Stored data entries

◇ ◇ ◇ ◇

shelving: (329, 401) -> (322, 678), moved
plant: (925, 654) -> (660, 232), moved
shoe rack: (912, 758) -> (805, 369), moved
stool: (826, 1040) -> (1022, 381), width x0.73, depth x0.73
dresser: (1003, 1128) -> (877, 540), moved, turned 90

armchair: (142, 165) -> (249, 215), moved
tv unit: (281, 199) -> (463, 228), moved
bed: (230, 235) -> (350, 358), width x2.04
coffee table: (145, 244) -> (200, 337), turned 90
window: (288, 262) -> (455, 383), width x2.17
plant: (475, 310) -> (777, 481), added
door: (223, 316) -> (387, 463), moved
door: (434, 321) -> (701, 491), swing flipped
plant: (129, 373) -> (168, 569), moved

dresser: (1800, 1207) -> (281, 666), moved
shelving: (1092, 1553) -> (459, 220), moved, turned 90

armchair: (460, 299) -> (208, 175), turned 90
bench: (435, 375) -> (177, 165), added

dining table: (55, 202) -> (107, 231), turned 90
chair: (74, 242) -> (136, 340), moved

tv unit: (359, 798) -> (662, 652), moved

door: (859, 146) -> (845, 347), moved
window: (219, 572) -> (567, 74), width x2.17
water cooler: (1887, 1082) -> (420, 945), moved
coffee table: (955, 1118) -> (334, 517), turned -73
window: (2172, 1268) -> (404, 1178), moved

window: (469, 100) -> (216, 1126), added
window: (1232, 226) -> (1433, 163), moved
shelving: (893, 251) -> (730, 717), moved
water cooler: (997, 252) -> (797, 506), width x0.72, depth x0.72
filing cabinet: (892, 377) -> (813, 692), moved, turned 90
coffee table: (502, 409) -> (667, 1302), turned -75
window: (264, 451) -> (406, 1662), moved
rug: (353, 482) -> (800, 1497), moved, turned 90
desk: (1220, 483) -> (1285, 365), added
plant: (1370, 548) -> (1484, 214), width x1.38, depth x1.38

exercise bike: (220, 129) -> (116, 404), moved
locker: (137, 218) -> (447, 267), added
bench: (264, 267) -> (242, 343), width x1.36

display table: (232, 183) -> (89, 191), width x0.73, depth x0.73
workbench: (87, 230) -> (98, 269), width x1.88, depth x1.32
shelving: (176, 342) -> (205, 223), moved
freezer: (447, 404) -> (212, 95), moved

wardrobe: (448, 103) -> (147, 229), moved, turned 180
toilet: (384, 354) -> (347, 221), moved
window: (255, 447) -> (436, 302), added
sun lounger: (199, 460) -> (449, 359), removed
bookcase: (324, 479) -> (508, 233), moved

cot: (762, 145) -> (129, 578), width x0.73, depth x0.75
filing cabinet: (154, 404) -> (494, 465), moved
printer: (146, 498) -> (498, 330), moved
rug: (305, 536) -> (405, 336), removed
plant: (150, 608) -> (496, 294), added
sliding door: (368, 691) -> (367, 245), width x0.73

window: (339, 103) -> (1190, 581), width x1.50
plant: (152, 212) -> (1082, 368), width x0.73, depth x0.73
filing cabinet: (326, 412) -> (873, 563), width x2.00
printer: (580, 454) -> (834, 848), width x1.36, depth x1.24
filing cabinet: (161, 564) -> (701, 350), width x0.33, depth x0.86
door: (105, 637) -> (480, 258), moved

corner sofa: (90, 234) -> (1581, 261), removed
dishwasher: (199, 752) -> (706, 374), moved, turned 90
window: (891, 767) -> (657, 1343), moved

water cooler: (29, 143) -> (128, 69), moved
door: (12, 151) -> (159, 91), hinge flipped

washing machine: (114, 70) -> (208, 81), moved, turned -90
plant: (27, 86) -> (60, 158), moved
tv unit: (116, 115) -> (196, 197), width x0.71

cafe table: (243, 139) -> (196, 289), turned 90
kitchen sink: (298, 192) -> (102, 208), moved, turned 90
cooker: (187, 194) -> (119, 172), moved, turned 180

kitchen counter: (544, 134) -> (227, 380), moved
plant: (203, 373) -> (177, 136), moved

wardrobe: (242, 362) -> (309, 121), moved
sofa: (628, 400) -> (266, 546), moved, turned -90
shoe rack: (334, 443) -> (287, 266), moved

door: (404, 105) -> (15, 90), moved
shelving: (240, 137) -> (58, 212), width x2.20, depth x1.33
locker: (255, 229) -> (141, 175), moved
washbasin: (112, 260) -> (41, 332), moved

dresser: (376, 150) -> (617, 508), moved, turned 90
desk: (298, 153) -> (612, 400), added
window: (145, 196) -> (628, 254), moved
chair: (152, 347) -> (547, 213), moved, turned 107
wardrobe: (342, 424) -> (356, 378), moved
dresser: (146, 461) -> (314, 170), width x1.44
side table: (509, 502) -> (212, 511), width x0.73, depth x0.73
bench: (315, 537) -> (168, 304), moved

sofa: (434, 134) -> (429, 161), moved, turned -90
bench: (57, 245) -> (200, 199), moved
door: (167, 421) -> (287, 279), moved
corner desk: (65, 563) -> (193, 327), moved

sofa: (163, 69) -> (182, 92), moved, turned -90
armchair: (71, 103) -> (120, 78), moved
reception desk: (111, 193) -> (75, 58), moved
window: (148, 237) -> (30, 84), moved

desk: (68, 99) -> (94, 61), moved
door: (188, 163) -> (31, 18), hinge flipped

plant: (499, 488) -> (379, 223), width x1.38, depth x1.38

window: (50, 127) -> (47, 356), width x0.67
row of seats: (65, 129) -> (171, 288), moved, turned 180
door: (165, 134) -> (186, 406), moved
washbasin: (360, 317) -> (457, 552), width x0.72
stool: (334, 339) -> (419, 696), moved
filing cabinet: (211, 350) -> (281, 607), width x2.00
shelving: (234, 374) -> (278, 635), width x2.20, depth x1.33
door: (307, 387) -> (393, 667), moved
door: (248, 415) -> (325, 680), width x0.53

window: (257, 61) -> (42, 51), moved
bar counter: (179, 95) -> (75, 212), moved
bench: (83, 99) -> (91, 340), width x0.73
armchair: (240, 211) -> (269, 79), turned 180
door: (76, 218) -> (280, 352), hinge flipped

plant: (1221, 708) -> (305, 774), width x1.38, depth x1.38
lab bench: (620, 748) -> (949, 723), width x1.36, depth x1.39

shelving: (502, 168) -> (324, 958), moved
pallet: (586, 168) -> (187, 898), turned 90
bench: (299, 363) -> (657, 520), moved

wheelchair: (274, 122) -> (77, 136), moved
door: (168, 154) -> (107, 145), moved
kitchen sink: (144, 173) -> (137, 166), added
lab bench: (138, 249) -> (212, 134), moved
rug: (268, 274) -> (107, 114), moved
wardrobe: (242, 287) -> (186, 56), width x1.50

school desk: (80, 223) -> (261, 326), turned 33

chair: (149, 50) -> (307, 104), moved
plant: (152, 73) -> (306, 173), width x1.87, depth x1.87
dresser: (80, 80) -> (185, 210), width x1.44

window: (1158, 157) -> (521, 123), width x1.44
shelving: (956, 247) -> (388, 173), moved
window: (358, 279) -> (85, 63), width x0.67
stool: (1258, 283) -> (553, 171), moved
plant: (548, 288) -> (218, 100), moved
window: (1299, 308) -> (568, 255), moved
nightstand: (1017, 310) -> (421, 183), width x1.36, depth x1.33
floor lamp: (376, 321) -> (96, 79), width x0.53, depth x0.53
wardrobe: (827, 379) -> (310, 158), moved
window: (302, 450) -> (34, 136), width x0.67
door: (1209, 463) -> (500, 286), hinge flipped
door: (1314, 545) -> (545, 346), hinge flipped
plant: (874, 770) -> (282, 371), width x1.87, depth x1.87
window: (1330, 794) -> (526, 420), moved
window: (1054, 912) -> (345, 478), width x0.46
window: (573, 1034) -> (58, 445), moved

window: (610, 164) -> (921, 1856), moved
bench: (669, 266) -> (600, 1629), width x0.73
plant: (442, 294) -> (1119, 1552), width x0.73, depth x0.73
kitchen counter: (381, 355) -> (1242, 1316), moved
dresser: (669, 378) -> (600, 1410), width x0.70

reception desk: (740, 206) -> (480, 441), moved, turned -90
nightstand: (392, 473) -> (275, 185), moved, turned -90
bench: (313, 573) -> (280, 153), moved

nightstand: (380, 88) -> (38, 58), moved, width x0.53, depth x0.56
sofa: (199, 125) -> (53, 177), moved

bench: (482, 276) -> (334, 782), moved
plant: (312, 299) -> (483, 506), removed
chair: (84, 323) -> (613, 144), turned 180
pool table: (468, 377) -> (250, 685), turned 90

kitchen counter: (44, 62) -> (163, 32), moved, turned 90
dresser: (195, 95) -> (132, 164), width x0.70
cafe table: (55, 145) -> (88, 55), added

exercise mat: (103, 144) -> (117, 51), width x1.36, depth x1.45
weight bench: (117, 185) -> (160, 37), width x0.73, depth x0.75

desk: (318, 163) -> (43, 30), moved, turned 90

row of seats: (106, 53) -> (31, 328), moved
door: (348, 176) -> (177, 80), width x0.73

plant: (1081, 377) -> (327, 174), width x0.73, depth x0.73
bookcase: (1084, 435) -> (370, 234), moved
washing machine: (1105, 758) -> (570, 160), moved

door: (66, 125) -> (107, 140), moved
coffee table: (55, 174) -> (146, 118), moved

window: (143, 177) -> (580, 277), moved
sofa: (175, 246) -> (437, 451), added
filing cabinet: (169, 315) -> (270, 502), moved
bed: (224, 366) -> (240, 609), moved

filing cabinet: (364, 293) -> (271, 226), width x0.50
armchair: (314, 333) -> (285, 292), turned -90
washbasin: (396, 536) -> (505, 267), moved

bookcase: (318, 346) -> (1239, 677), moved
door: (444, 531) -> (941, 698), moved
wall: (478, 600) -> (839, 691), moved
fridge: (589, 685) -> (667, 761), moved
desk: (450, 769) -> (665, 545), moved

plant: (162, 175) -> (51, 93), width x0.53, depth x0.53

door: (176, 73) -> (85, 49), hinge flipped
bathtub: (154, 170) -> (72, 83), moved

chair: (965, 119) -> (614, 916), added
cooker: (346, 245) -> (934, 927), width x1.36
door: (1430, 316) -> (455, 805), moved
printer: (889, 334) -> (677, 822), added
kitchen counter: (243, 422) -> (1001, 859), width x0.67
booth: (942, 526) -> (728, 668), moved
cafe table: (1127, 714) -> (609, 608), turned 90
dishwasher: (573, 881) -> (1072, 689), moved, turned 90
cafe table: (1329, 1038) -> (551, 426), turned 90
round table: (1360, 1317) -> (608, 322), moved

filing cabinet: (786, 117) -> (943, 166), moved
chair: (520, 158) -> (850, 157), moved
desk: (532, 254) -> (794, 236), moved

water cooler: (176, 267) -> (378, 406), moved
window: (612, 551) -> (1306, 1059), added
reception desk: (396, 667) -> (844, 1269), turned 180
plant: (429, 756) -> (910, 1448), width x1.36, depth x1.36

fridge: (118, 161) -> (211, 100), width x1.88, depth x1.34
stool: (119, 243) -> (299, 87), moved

◇ ◇ ◇ ◇

- _Exercise requirements_
Set down exactly the lines from the one that contains "round table: (1360, 1317)" to the final line above, both included, and nothing more.

- _Output of the exercise_
round table: (1360, 1317) -> (608, 322), moved

filing cabinet: (786, 117) -> (943, 166), moved
chair: (520, 158) -> (850, 157), moved
desk: (532, 254) -> (794, 236), moved

water cooler: (176, 267) -> (378, 406), moved
window: (612, 551) -> (1306, 1059), added
reception desk: (396, 667) -> (844, 1269), turned 180
plant: (429, 756) -> (910, 1448), width x1.36, depth x1.36

fridge: (118, 161) -> (211, 100), width x1.88, depth x1.34
stool: (119, 243) -> (299, 87), moved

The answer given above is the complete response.